**Dataset excerpts:**
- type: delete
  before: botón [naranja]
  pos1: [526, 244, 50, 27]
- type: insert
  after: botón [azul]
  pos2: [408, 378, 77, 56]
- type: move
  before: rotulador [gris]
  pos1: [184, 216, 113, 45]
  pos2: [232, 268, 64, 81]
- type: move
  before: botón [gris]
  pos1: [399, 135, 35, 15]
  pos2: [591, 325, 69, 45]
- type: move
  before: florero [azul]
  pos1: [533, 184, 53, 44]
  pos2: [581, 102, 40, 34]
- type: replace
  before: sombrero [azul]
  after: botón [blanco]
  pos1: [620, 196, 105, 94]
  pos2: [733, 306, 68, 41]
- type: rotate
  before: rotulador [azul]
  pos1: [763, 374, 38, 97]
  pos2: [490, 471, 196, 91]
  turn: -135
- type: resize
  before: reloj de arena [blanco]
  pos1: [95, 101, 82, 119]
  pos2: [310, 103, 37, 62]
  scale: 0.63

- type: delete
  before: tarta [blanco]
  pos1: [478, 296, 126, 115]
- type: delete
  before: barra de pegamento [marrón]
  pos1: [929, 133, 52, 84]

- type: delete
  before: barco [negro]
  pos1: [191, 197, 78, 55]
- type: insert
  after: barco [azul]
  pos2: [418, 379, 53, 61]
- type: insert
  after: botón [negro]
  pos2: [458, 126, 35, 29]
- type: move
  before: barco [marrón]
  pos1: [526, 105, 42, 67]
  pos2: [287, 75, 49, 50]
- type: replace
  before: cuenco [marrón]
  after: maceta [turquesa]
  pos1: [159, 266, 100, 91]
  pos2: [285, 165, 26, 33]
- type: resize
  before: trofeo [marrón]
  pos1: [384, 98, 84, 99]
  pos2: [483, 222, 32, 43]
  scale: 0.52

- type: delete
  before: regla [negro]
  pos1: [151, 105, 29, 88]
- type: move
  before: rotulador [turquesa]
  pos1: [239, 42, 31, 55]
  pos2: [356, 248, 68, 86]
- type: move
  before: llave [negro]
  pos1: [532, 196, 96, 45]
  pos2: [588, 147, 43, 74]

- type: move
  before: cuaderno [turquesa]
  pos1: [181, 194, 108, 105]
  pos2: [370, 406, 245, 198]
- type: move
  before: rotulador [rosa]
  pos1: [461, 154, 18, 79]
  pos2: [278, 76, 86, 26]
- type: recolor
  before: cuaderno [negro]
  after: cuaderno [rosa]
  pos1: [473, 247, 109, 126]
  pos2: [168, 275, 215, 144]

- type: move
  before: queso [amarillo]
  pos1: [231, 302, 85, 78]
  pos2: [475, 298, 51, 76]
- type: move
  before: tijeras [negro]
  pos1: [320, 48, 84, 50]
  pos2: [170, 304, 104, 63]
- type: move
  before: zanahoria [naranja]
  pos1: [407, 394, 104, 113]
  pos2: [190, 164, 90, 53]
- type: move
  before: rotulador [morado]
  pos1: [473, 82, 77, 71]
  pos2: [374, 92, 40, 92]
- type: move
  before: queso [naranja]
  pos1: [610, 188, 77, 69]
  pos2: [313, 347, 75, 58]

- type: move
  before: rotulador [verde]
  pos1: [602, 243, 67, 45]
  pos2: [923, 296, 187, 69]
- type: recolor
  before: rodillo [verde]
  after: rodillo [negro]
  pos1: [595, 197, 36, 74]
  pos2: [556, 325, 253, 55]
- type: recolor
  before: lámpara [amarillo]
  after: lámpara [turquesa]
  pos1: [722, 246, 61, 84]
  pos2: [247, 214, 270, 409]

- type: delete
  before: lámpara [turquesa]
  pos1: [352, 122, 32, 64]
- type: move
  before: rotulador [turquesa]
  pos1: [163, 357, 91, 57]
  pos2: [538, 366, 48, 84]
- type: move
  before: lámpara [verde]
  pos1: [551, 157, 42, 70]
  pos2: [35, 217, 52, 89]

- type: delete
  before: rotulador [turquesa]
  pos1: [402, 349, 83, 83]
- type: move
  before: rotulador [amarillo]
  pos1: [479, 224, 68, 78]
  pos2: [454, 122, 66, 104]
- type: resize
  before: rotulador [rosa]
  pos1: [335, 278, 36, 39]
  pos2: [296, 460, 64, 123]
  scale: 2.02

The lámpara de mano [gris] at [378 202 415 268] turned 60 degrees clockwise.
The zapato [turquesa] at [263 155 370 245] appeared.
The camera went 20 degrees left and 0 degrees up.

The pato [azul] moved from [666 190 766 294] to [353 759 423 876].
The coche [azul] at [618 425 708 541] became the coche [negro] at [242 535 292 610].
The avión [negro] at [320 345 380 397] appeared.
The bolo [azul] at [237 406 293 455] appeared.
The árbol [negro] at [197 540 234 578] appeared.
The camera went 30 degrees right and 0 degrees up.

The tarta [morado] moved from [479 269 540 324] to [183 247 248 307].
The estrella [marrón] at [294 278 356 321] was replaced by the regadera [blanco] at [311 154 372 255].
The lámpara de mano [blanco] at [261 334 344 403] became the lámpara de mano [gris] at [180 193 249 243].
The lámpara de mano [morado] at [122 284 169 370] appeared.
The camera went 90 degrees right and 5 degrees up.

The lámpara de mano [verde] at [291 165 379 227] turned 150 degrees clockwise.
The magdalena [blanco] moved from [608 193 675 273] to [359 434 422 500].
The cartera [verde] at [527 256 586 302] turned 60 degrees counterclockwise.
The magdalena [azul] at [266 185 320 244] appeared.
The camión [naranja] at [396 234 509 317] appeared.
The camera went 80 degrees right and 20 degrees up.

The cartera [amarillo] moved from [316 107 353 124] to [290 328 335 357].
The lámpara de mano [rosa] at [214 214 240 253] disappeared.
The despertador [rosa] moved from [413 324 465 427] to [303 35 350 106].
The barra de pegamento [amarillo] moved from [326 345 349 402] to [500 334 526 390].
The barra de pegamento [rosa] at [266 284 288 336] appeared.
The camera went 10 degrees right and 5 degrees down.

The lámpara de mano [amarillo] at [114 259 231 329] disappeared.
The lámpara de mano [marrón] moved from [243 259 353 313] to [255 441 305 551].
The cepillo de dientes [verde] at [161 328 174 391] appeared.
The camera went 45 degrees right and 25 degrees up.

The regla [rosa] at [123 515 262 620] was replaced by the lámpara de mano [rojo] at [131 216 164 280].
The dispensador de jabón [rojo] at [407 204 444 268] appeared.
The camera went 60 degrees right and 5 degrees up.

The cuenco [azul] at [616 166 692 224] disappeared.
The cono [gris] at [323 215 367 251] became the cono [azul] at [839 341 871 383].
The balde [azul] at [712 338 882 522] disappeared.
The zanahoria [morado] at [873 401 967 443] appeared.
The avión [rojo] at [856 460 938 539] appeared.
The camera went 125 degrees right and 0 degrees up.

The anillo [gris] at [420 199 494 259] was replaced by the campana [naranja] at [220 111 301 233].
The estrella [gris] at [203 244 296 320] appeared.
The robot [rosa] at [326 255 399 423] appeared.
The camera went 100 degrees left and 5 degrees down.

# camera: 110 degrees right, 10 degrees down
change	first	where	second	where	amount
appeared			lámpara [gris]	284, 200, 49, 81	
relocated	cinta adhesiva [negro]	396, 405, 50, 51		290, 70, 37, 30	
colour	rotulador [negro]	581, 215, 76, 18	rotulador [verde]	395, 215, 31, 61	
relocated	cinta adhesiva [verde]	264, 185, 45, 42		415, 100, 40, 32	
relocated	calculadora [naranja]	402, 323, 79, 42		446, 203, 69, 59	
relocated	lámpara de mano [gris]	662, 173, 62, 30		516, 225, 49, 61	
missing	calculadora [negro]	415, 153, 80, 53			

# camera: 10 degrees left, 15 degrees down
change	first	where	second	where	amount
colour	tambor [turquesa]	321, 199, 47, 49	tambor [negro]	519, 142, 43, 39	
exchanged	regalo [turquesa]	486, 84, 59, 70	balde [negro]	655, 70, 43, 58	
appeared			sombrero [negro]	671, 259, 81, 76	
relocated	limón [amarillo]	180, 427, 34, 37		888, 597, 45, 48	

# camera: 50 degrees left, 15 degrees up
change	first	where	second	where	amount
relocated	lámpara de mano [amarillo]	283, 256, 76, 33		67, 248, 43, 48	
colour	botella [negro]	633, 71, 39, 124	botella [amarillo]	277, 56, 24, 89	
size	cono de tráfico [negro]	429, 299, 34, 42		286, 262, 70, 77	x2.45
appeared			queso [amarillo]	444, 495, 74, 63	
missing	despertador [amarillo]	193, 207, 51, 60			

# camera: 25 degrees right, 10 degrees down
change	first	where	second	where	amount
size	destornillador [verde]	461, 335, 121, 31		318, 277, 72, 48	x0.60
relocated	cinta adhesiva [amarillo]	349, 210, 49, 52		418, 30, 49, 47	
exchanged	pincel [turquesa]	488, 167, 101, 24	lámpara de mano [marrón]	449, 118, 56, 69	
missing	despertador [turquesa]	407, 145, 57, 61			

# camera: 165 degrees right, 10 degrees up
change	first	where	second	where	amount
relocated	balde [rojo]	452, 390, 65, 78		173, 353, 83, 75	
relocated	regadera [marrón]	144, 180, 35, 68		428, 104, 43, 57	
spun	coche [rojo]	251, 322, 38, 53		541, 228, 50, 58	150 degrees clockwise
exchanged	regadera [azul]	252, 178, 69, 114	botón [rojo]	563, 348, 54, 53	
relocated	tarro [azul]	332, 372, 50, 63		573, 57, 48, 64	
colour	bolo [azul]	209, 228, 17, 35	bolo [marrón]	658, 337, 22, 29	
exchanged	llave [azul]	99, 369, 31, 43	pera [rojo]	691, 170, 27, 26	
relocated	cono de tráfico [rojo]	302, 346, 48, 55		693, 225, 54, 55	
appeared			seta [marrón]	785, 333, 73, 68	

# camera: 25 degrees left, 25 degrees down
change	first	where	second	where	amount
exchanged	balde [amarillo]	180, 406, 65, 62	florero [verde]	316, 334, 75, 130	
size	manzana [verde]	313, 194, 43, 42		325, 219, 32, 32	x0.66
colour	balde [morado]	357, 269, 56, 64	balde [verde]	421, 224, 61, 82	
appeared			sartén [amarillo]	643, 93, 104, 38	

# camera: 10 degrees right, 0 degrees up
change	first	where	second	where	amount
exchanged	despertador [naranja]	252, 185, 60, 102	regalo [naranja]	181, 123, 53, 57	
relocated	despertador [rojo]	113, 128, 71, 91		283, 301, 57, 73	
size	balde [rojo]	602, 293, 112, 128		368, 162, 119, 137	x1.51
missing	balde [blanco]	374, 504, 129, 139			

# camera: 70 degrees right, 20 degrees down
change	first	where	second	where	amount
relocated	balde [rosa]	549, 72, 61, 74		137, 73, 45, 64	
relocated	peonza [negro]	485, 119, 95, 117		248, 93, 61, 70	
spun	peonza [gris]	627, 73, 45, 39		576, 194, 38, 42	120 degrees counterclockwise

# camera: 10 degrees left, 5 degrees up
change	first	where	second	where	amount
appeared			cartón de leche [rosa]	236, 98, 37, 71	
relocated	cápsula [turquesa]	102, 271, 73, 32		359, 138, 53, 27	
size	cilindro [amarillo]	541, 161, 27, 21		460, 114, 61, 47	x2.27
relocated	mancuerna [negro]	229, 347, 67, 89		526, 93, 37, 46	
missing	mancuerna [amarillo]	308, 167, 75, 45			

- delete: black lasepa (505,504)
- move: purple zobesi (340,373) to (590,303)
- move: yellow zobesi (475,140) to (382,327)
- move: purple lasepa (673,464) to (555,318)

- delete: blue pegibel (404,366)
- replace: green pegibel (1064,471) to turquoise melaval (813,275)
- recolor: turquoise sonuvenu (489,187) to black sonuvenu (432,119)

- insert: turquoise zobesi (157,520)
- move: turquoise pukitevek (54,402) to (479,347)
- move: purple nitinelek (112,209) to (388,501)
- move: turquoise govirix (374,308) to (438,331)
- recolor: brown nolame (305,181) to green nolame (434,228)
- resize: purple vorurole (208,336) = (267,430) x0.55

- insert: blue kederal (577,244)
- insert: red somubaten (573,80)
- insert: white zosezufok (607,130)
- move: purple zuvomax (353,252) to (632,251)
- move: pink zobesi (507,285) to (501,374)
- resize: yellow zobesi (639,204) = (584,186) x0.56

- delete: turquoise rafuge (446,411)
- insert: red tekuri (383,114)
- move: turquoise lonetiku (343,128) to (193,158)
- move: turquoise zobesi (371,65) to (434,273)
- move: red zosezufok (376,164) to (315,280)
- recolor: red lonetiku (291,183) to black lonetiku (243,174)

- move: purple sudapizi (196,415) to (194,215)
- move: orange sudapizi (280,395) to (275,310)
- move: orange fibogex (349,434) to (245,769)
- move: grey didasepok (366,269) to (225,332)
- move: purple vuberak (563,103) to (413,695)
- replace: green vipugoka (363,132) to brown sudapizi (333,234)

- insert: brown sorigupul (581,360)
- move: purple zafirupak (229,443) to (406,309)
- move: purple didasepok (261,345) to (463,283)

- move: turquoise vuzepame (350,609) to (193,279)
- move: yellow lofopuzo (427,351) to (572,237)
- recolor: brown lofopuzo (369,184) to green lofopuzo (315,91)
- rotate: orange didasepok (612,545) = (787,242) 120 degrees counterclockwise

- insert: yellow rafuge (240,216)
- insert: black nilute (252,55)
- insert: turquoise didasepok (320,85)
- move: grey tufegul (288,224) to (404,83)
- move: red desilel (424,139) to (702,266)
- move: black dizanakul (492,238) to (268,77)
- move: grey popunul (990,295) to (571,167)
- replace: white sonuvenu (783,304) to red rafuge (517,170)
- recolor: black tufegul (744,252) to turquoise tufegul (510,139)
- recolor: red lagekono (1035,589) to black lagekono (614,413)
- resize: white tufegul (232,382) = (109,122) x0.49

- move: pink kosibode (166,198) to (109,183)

**What is needed:** Copy the entries above exactly, but only from the line holding "The lámpara de mano [gris] at [378" through the line holding "The zapato [turquesa]", both included.

**Finished task:**
The lámpara de mano [gris] at [378 202 415 268] turned 60 degrees clockwise.
The zapato [turquesa] at [263 155 370 245] appeared.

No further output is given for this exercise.